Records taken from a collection
────────

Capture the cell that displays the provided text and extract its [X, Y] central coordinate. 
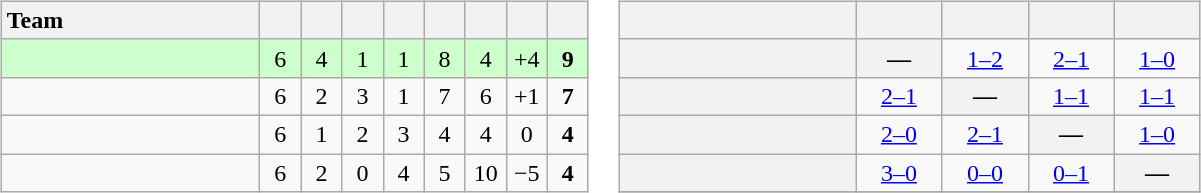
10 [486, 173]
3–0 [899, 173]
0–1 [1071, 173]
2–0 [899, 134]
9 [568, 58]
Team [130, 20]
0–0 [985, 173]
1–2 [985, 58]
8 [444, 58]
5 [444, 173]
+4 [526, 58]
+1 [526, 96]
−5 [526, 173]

────────

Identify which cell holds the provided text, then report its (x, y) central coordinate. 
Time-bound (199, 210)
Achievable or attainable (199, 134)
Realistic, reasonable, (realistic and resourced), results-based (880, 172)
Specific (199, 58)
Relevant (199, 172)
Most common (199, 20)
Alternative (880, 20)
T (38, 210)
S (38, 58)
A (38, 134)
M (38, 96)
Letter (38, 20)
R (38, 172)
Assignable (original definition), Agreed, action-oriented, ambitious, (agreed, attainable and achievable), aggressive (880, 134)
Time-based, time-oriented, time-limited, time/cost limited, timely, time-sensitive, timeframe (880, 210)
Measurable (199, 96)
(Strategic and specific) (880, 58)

────────

PROBLEM STATEMENT: Please count the lines of the items above that contain the word "attainable". Reply with the number alone.

TASK SOLUTION: 2